* DIRECTIONS:
Copy out the entries exactly, and wherever a picture appears, leave it out.

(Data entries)
BEGIN
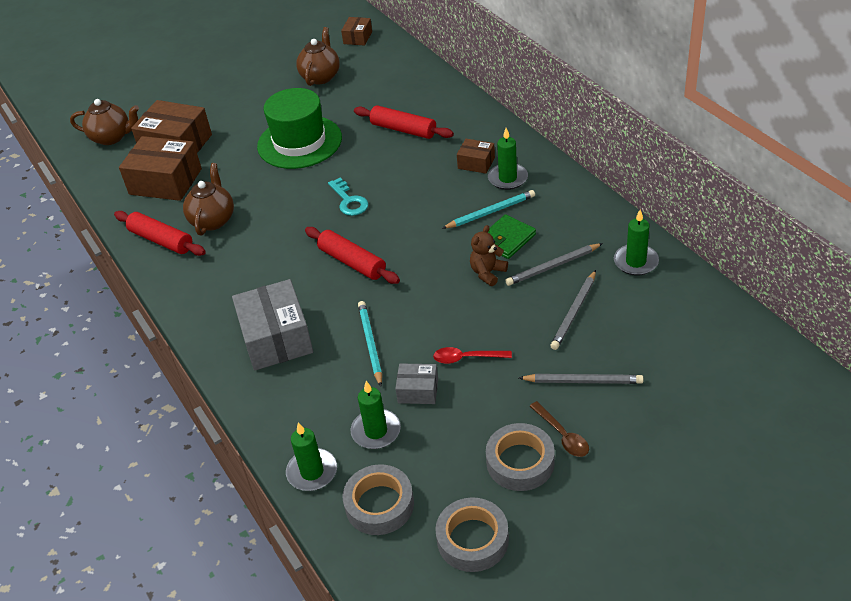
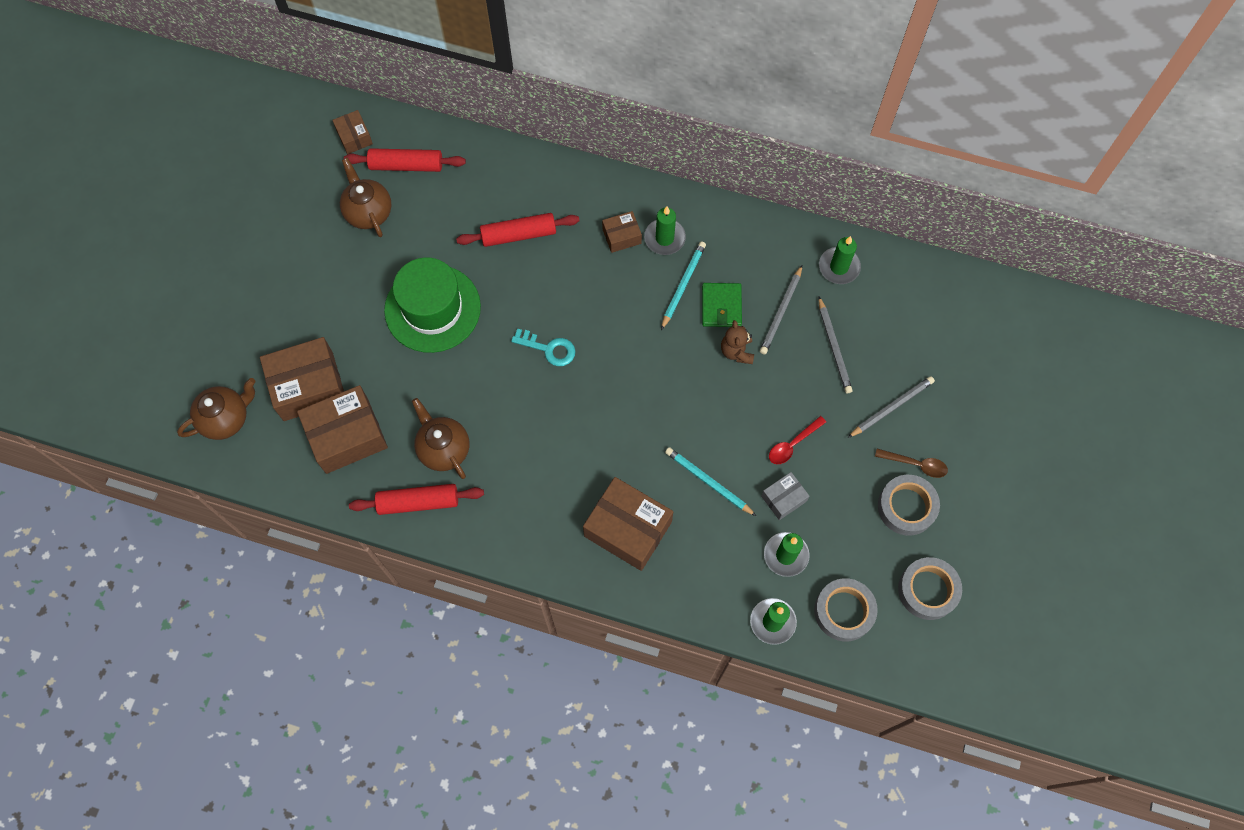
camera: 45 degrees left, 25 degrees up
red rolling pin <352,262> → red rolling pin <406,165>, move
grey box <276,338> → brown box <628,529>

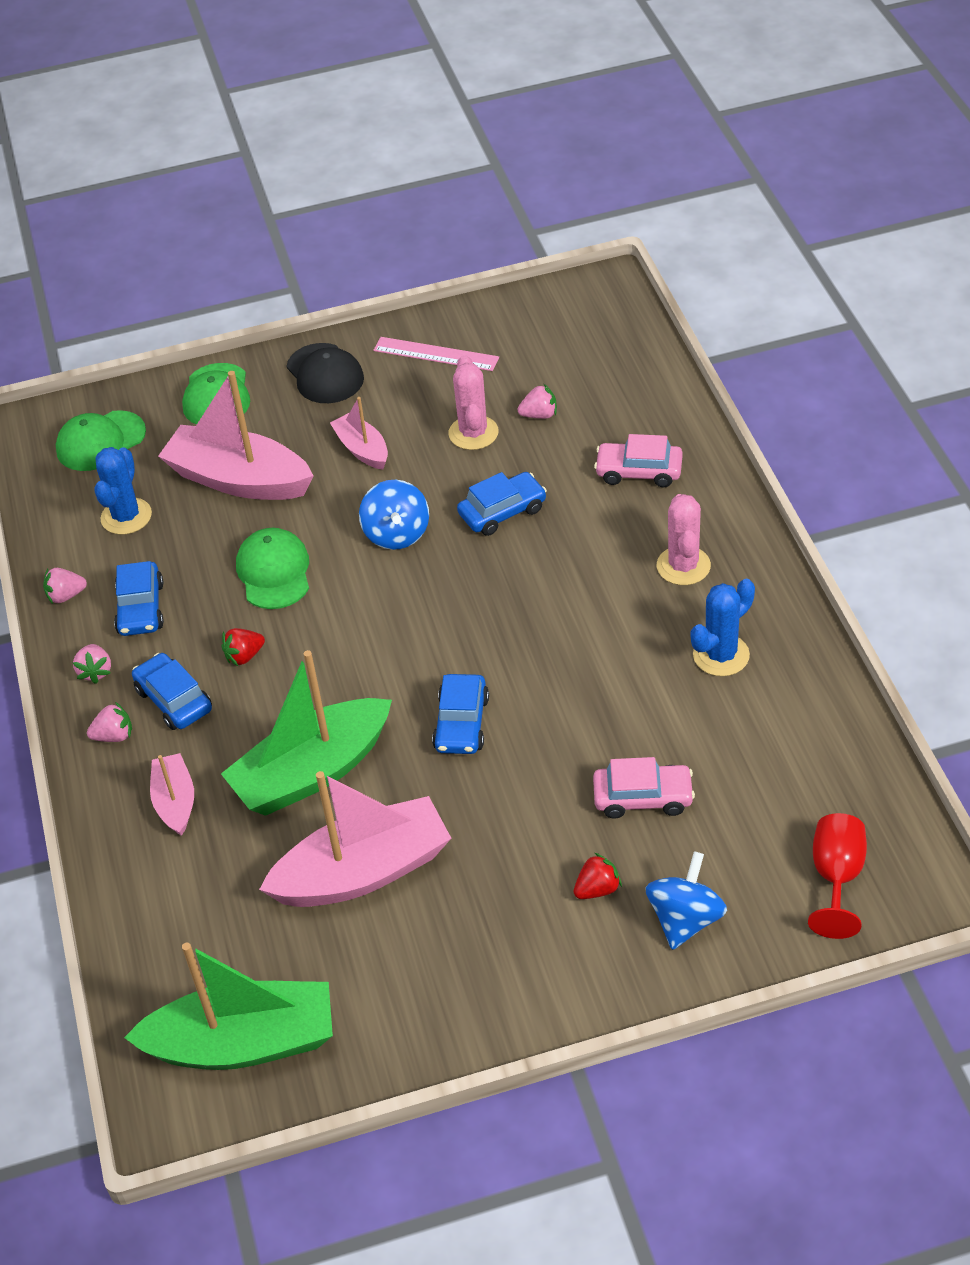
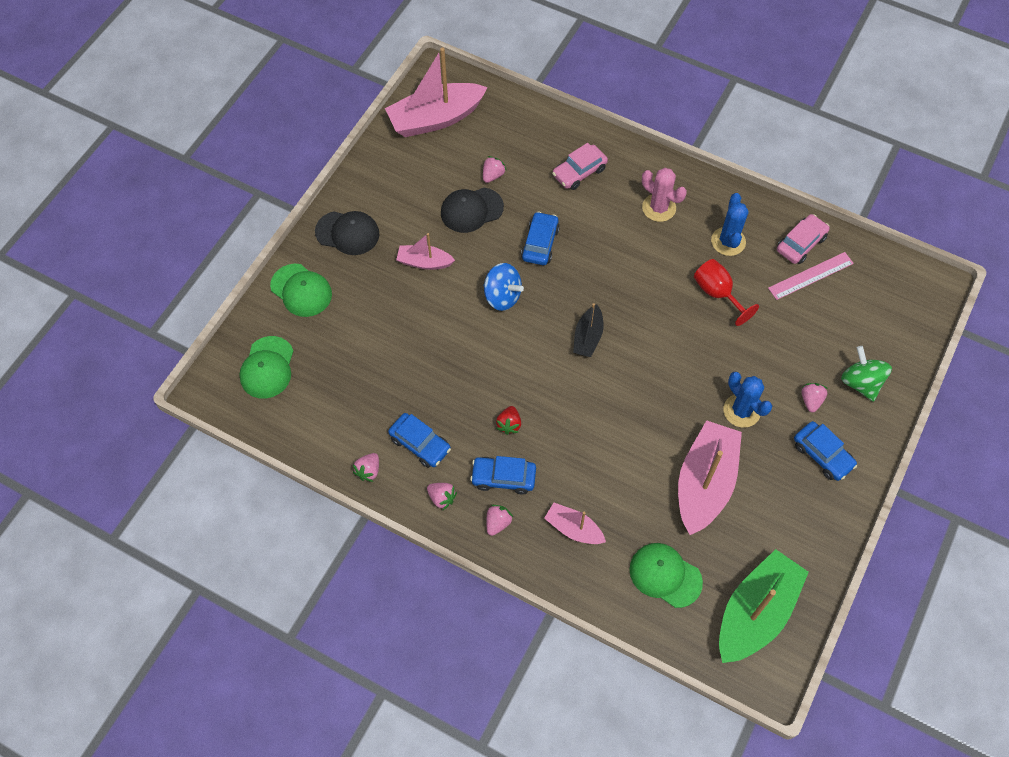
camera: 50 degrees left, 15 degrees up
pink boat <239,479> → pink boat <435,118>, move
pink cactus <473,433> → black cap <471,210>
- → black boat <588,337>
green cap <274,572> → green cap <665,575>, move
red goblet <836,877> → red goblet <717,293>, move
blue cactus <126,516> → blue cactus <741,411>, move
pink ruler <436,354> → pink ruler <810,276>, move
pink car <643,797> → pink car <801,244>, move
blue car <461,723> → blue car <822,455>, move
red strawberry <597,889> → pink strawberry <811,400>
blue spinning top <685,919> → green spinning top <860,382>
green boat <312,772> → -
END
* ANSWER SECTION:
camera: 45 degrees left, 25 degrees up
red rolling pin <352,262> → red rolling pin <406,165>, move
grey box <276,338> → brown box <628,529>

camera: 50 degrees left, 15 degrees up
pink boat <239,479> → pink boat <435,118>, move
pink cactus <473,433> → black cap <471,210>
- → black boat <588,337>
green cap <274,572> → green cap <665,575>, move
red goblet <836,877> → red goblet <717,293>, move
blue cactus <126,516> → blue cactus <741,411>, move
pink ruler <436,354> → pink ruler <810,276>, move
pink car <643,797> → pink car <801,244>, move
blue car <461,723> → blue car <822,455>, move
red strawberry <597,889> → pink strawberry <811,400>
blue spinning top <685,919> → green spinning top <860,382>
green boat <312,772> → -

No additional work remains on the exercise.